## The problem
What is needed is a word-for-word copy of the listing below, without pictures.

──────────

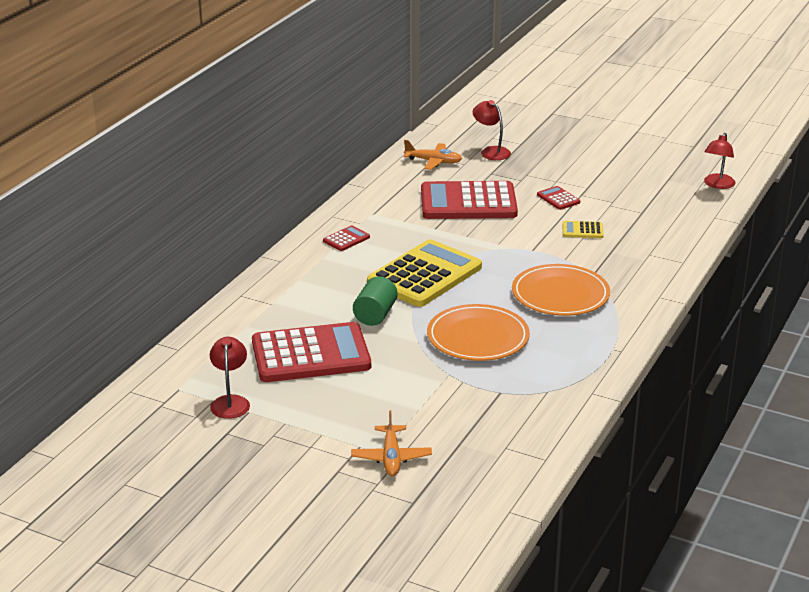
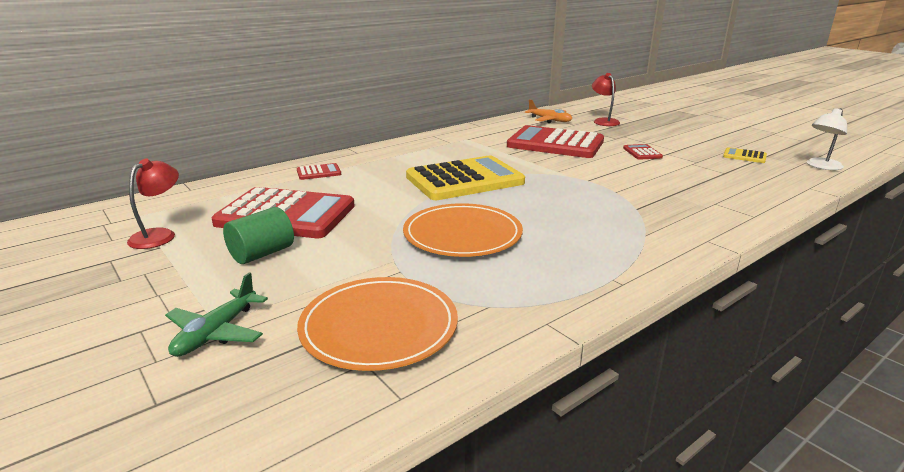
camera: 25 degrees right, 5 degrees down
red calculator [323,226,370,251] -> red calculator moved to [297,163,341,180]
orange plane [351,411,432,476] -> green plane [165,272,268,357]
green cylinder [353,276,398,326] -> green cylinder moved to [223,207,294,264]
orange plate [512,264,610,316] -> orange plate moved to [297,277,458,371]
yellow calculator [562,221,604,238] -> yellow calculator moved to [723,147,767,163]
red lamp [704,133,736,189] -> white lamp [807,108,847,170]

──────────

## Answer to the exercise
camera: 25 degrees right, 5 degrees down
red calculator [323,226,370,251] -> red calculator moved to [297,163,341,180]
orange plane [351,411,432,476] -> green plane [165,272,268,357]
green cylinder [353,276,398,326] -> green cylinder moved to [223,207,294,264]
orange plate [512,264,610,316] -> orange plate moved to [297,277,458,371]
yellow calculator [562,221,604,238] -> yellow calculator moved to [723,147,767,163]
red lamp [704,133,736,189] -> white lamp [807,108,847,170]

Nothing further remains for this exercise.